(Beginning of Material for the task)
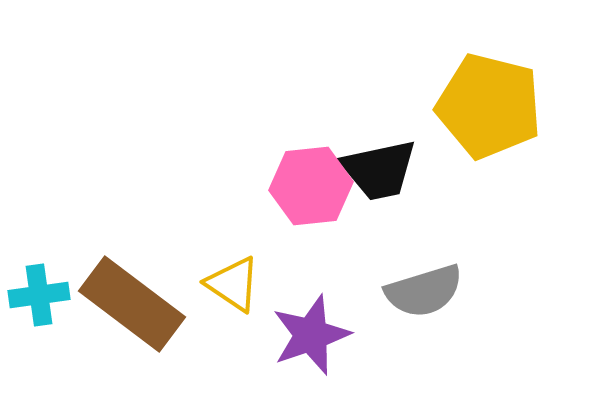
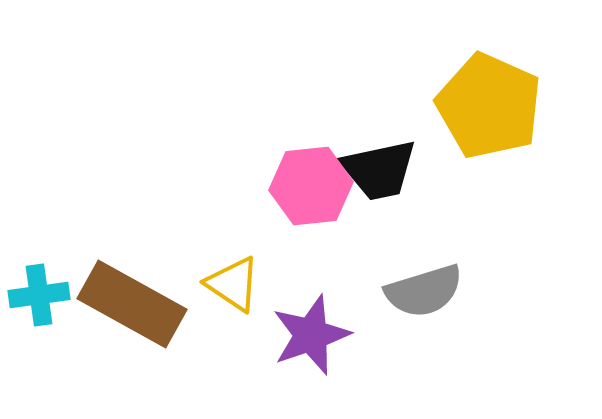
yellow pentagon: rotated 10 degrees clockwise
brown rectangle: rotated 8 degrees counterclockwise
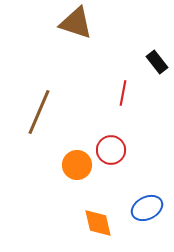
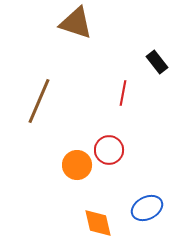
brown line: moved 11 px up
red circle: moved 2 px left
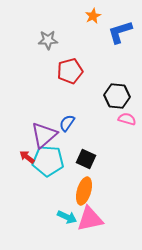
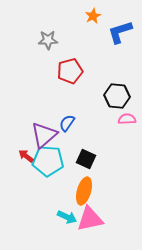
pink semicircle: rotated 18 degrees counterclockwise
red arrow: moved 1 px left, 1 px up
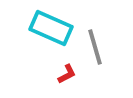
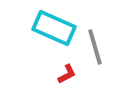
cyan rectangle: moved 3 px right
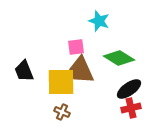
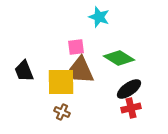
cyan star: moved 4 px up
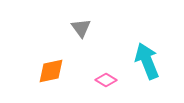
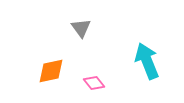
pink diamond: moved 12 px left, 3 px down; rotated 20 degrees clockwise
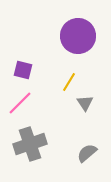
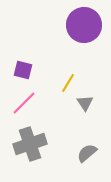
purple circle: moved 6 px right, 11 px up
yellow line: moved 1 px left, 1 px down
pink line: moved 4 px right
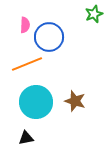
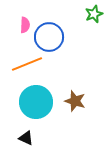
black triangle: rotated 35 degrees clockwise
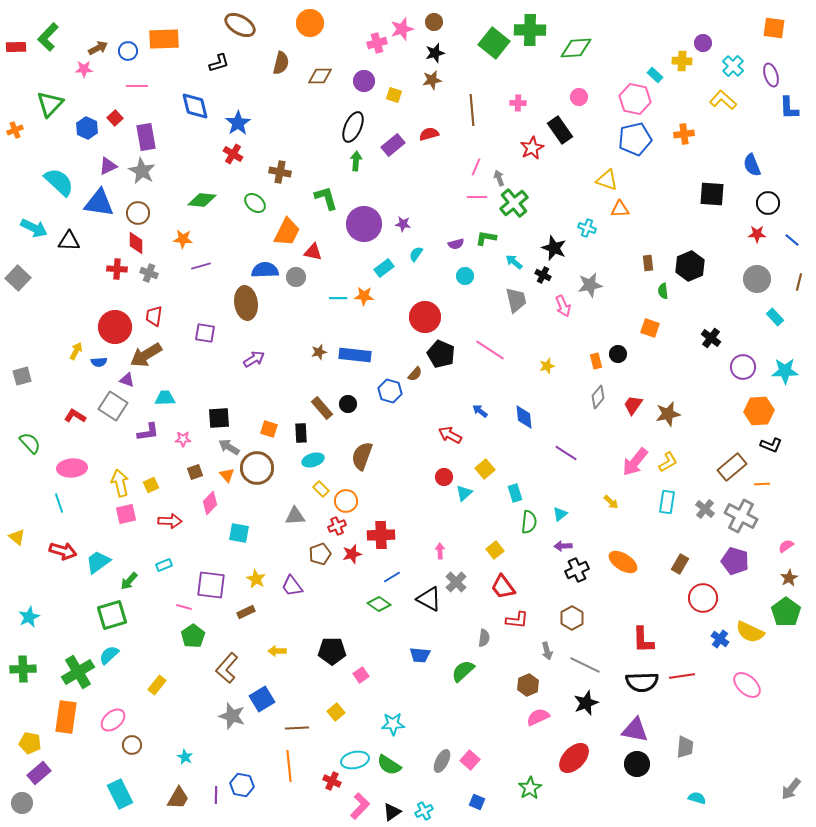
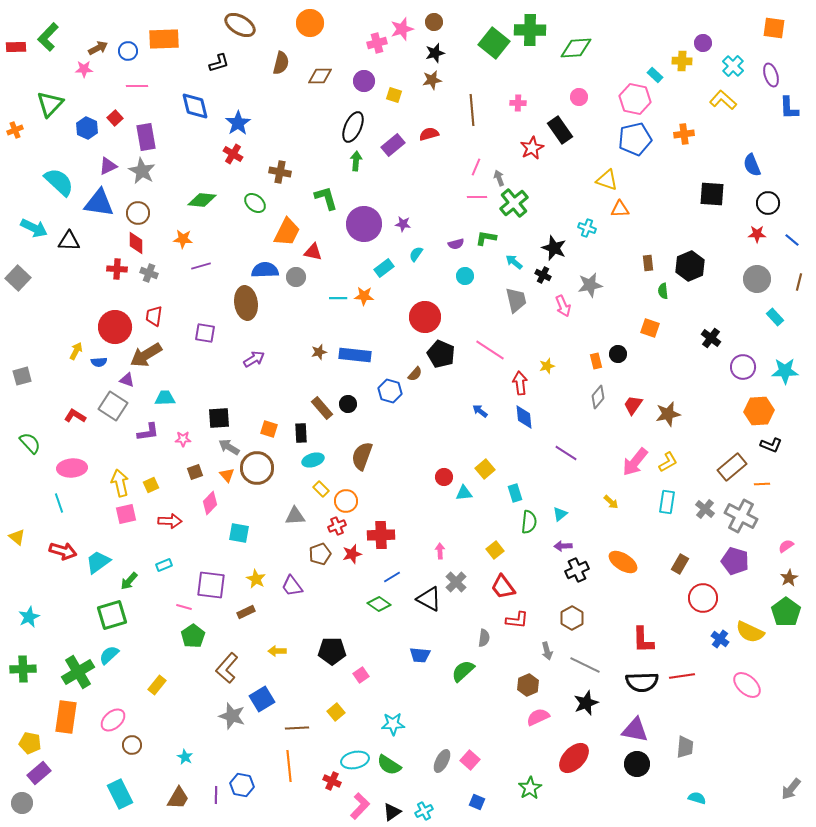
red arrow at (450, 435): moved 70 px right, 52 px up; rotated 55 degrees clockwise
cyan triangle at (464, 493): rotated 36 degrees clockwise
(End of Material for the task)
> Work task: Give the listing again exactly, minus its images.

> Response:
yellow pentagon: rotated 10 degrees clockwise
brown rectangle: rotated 8 degrees counterclockwise
brown line: moved 11 px up
red circle: moved 2 px left
pink semicircle: rotated 18 degrees counterclockwise
red arrow: moved 1 px left, 1 px up
cyan rectangle: moved 3 px right
cyan star: moved 4 px up
pink diamond: moved 12 px left, 3 px down; rotated 20 degrees clockwise
purple circle: moved 6 px right, 11 px up
yellow line: moved 1 px left, 1 px down
pink line: moved 4 px right
black triangle: rotated 35 degrees clockwise
red arrow at (450, 435): moved 70 px right, 52 px up; rotated 55 degrees clockwise
cyan triangle at (464, 493): rotated 36 degrees clockwise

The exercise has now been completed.